Write out every line below that contains "orange".

_Object state change records_:
• • • •
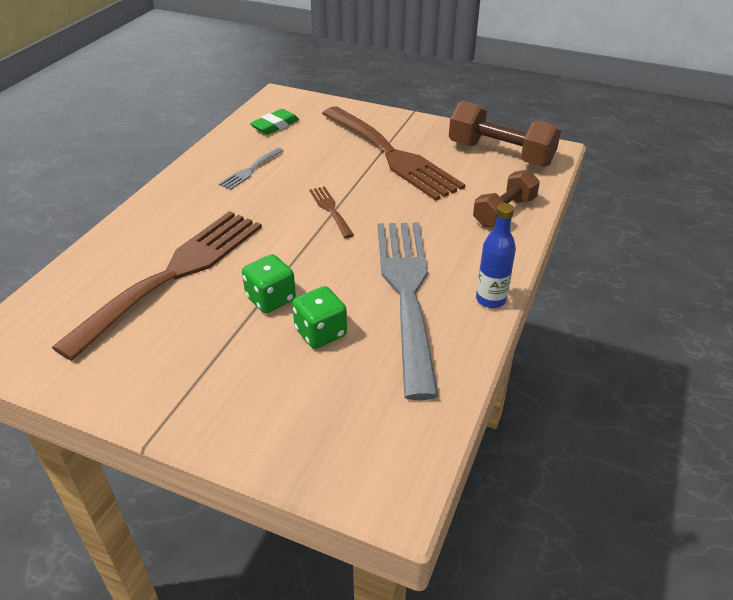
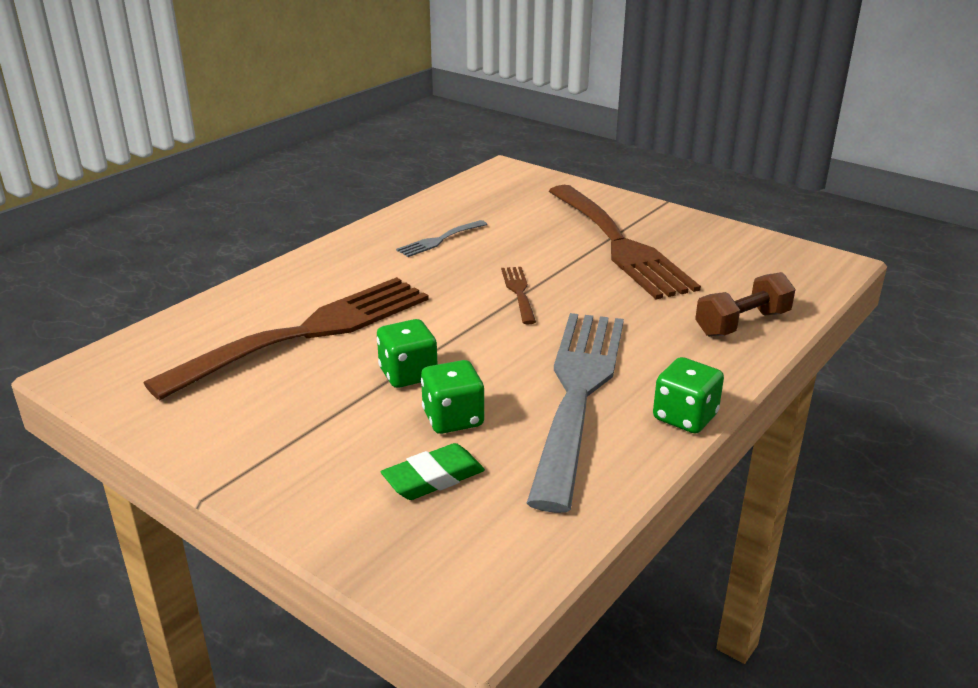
camera: 15 degrees right, 10 degrees down
(275, 125) = (488, 198): green eraser -> green eraser (433, 478)
(490, 299) = (685, 417): blue bottle -> green dice
(500, 154) = (762, 260): brown dumbbell -> none

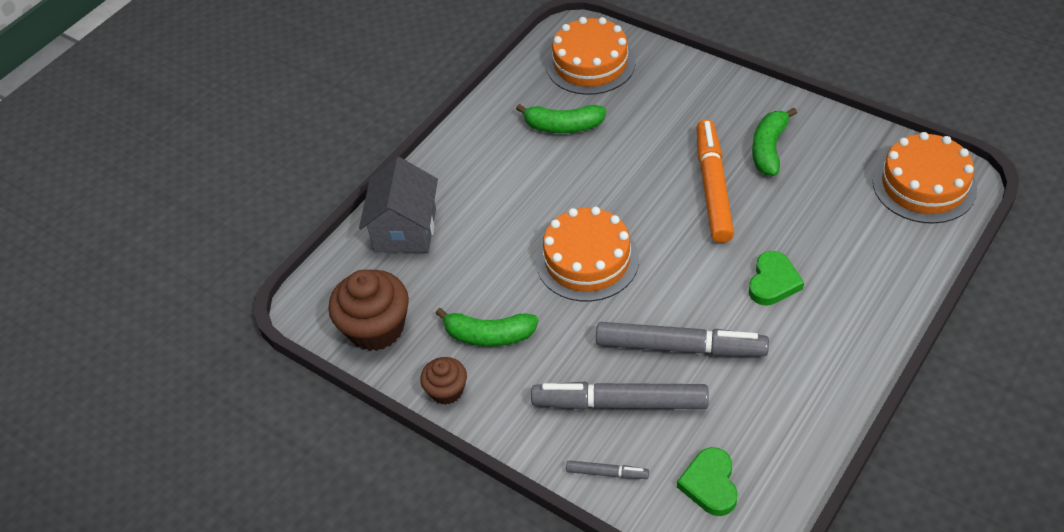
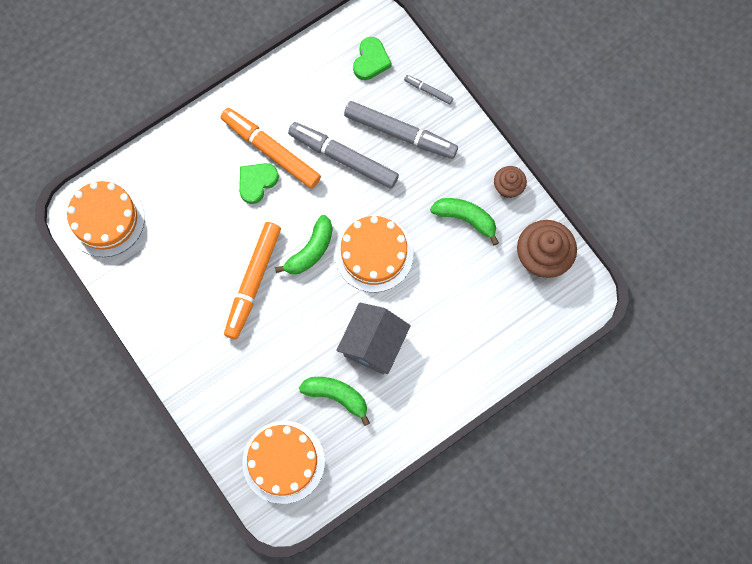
camera: 165 degrees left, 25 degrees up
(405, 230) = (497, 339): grey house -> grey house (373, 344)
(769, 149) = (192, 301): green banana -> green banana (310, 250)
(778, 322) = (271, 151): none -> orange marker

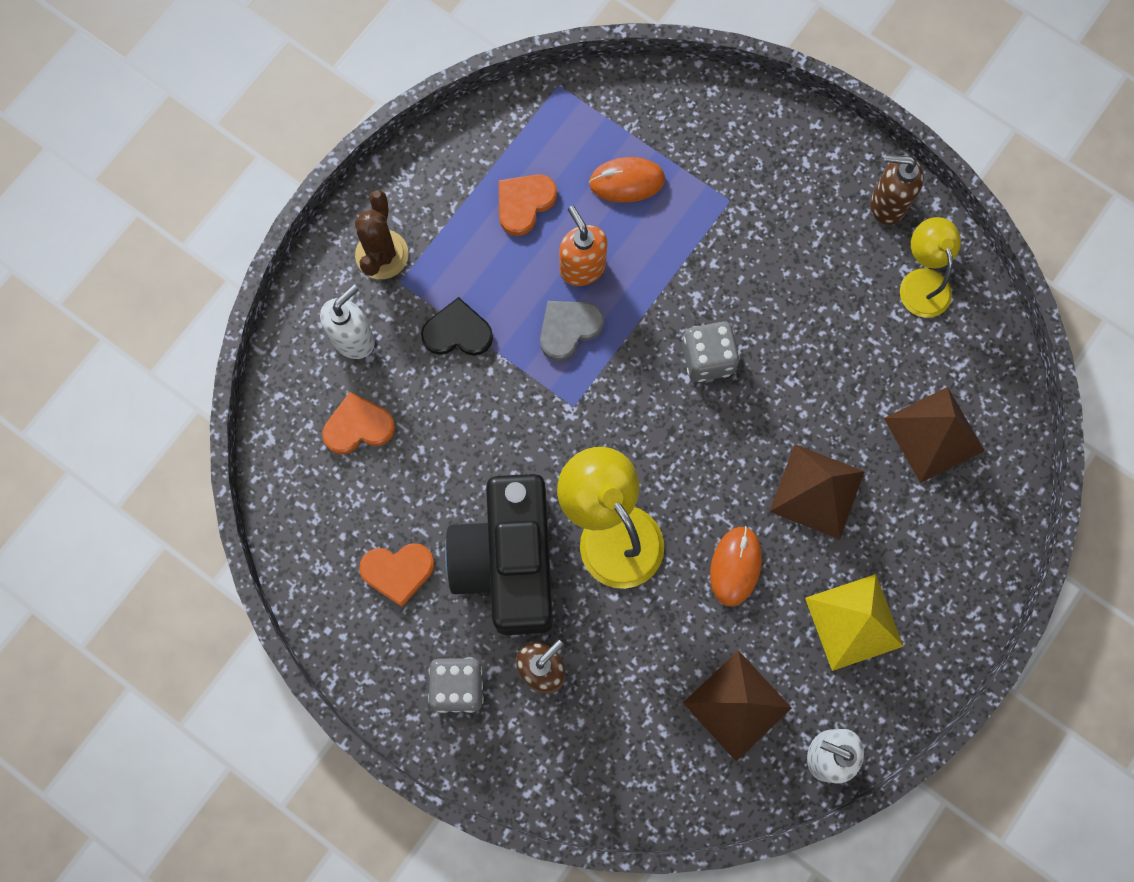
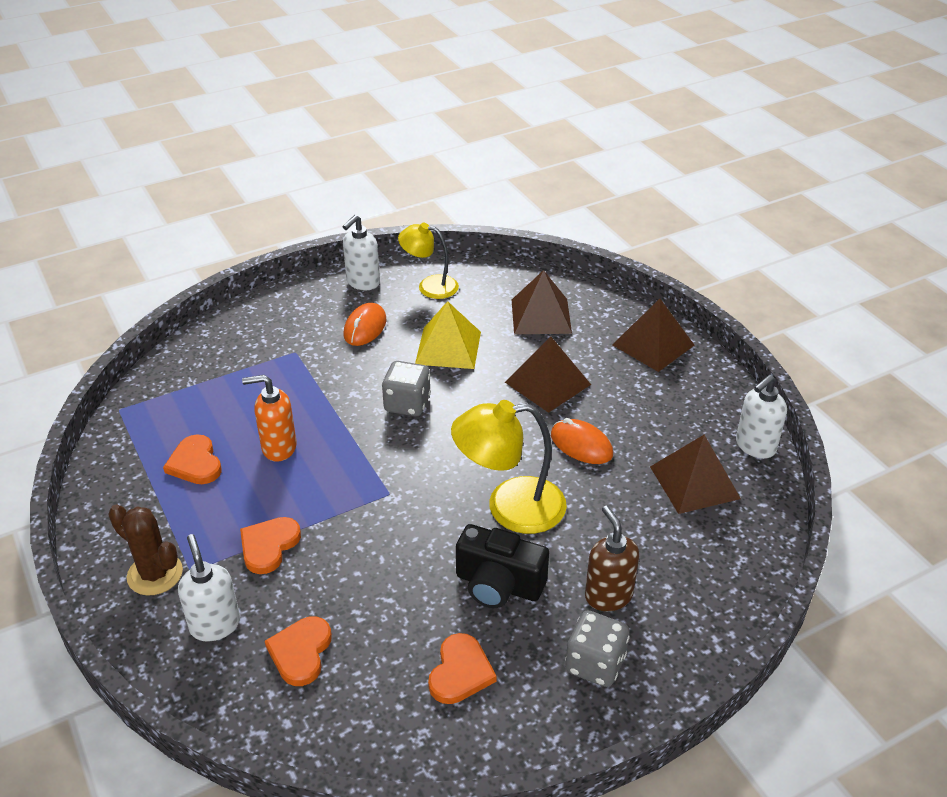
camera: 65 degrees left, 35 degrees down
(457, 332) = (269, 546): black heart -> orange heart
(508, 562) = (498, 585): black camera -> black camera, size x0.62
(568, 329) = (322, 473): grey heart -> none
(626, 181) = (232, 399): orange mouse -> orange mouse (365, 327)
(854, 621) = (657, 398): yellow pyramid -> yellow pyramid (448, 347)
(887, 204) = (363, 282): brown soap dispenser -> white soap dispenser
(949, 585) = (653, 345): none -> brown pyramid

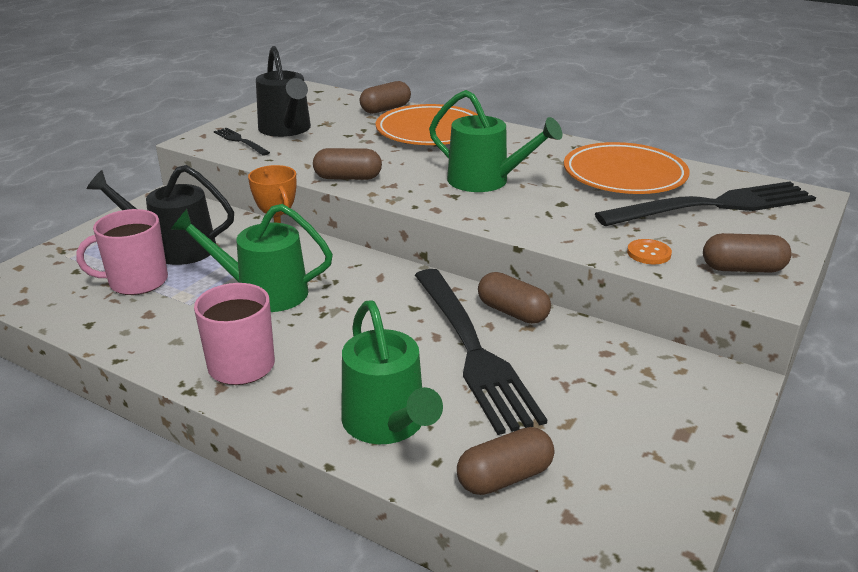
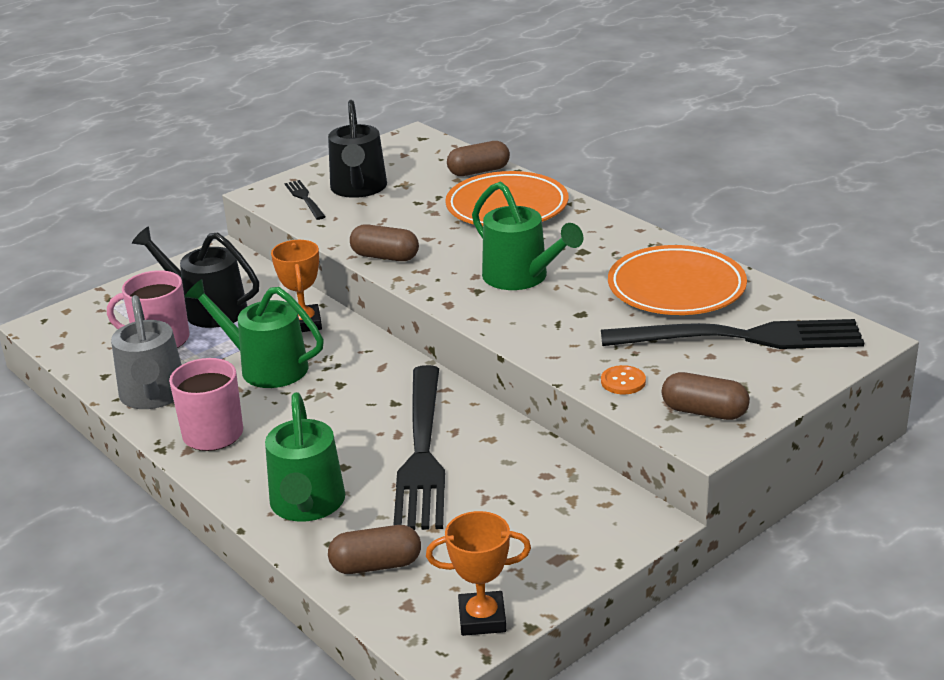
camera: 20 degrees right, 0 degrees up
(155, 336) = (153, 396): none -> grey watering can
(512, 312) = (485, 422): brown capsule -> none
(659, 516) = (482, 618): none -> orange trophy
• • • •
_Written response_:
(778, 322) = (271, 151): none -> orange marker
(457, 332) = (269, 546): black heart -> orange heart
(626, 181) = (232, 399): orange mouse -> orange mouse (365, 327)
(659, 516) = (482, 618): none -> orange trophy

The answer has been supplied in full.